■ **Task requirements**:
How do the lines below between the ones holding "D4: diode 1N4007" and "D16: schottky MBR340", inclusive, read? Give them again exactly, with no other lines.

■ **Material shown**:
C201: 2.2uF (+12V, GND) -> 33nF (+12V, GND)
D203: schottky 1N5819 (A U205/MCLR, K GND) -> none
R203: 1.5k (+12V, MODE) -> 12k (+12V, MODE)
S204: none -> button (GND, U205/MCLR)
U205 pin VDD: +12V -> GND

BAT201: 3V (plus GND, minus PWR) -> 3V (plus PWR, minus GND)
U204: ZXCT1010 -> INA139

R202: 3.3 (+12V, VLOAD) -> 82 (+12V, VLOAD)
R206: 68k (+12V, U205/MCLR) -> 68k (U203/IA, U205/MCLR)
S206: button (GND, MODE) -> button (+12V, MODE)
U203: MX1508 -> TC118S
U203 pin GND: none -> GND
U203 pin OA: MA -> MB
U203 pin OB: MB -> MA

==

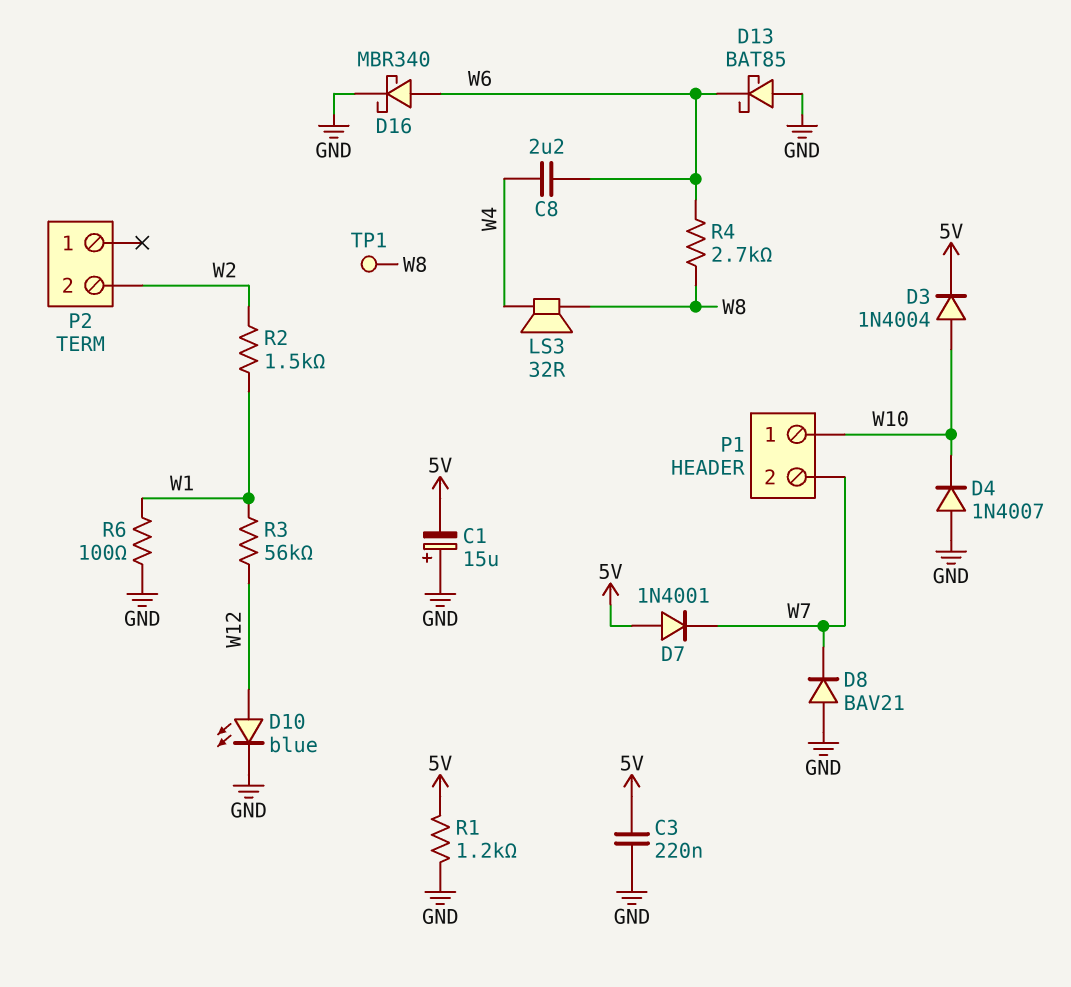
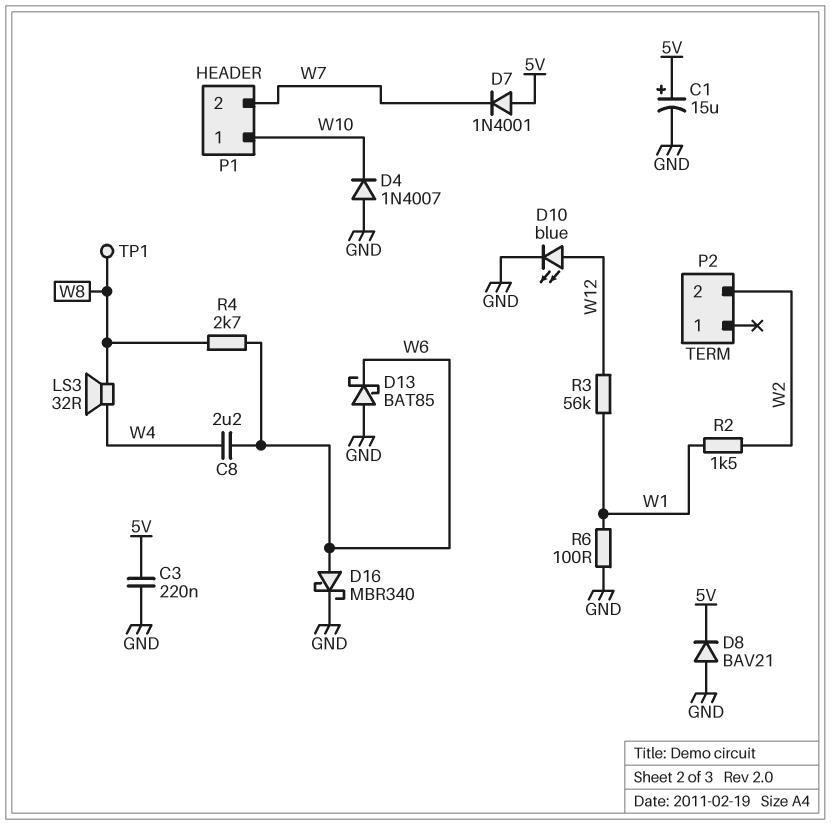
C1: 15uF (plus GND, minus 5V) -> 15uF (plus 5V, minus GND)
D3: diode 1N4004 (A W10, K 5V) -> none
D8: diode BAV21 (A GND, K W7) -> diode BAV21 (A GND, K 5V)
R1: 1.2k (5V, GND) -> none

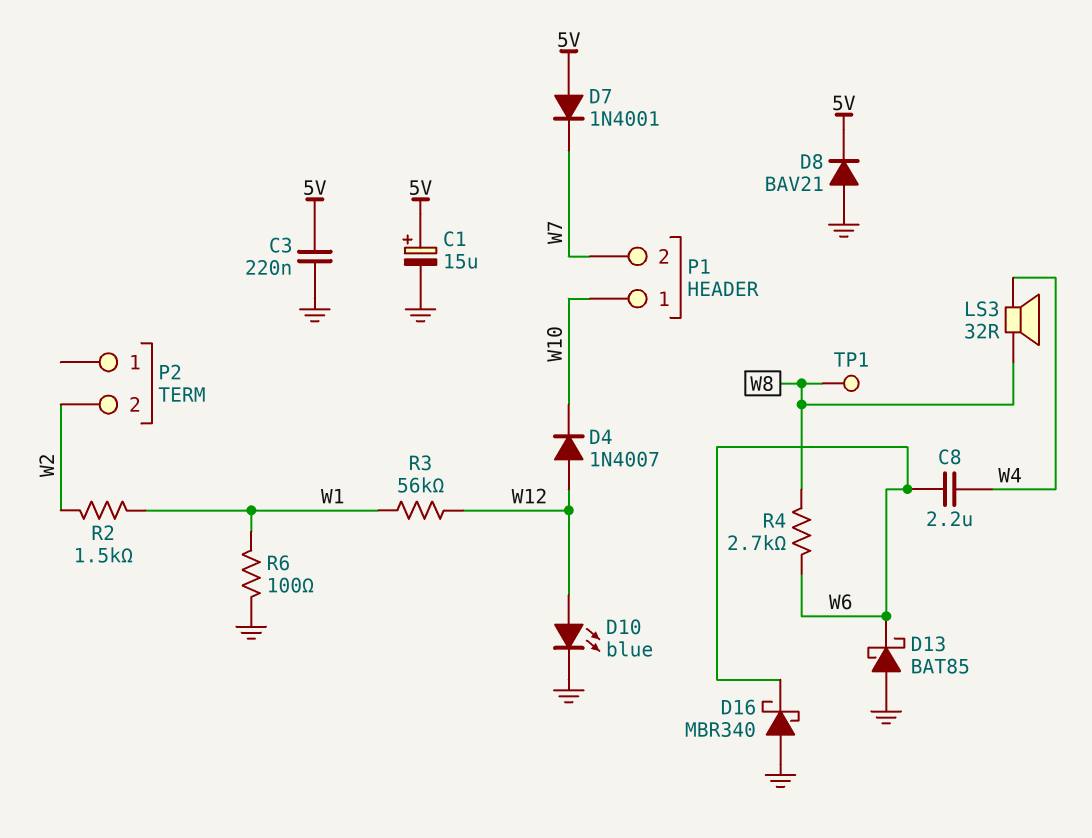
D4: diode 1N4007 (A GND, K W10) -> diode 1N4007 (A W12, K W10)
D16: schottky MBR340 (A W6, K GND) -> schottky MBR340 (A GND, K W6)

■ **Output for this task**:
D4: diode 1N4007 (A GND, K W10) -> diode 1N4007 (A W12, K W10)
D16: schottky MBR340 (A W6, K GND) -> schottky MBR340 (A GND, K W6)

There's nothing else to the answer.